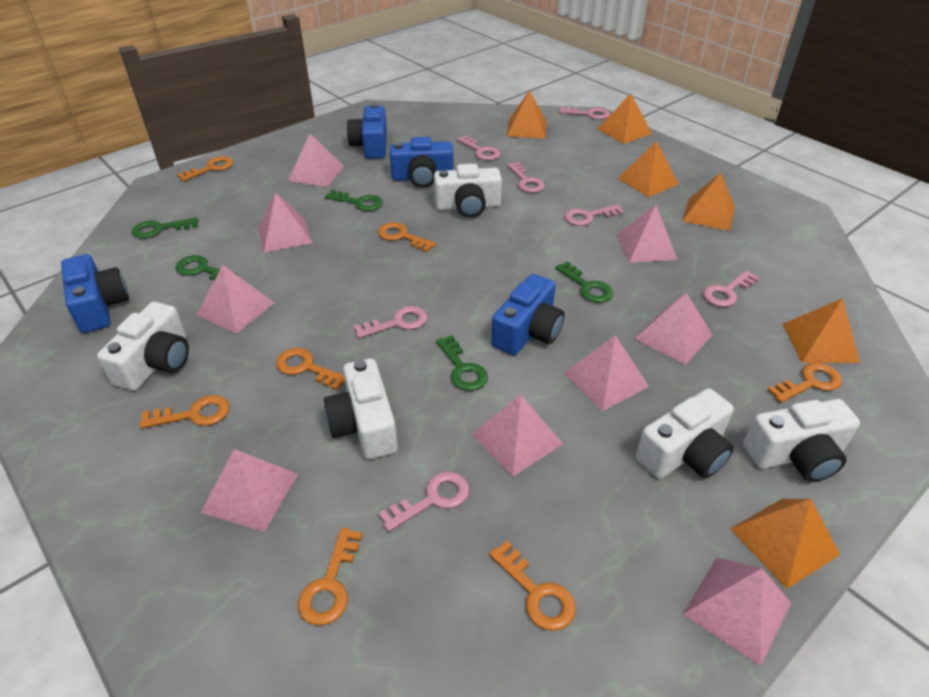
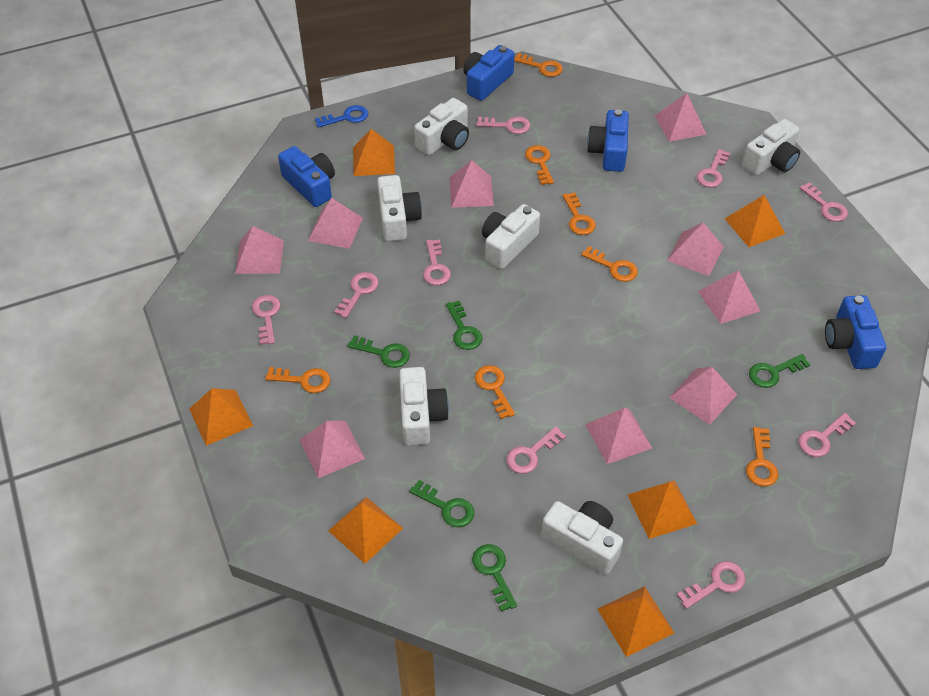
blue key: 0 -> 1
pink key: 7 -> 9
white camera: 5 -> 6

####################

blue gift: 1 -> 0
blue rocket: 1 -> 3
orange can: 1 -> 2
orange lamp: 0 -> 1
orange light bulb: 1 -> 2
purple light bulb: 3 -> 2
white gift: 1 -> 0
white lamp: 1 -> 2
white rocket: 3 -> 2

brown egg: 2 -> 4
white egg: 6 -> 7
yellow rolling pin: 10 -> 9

####################

* _How to complete this task_
Scan the entries above for the word "light". Report the lines that hold it.

* _Completed task_
orange light bulb: 1 -> 2
purple light bulb: 3 -> 2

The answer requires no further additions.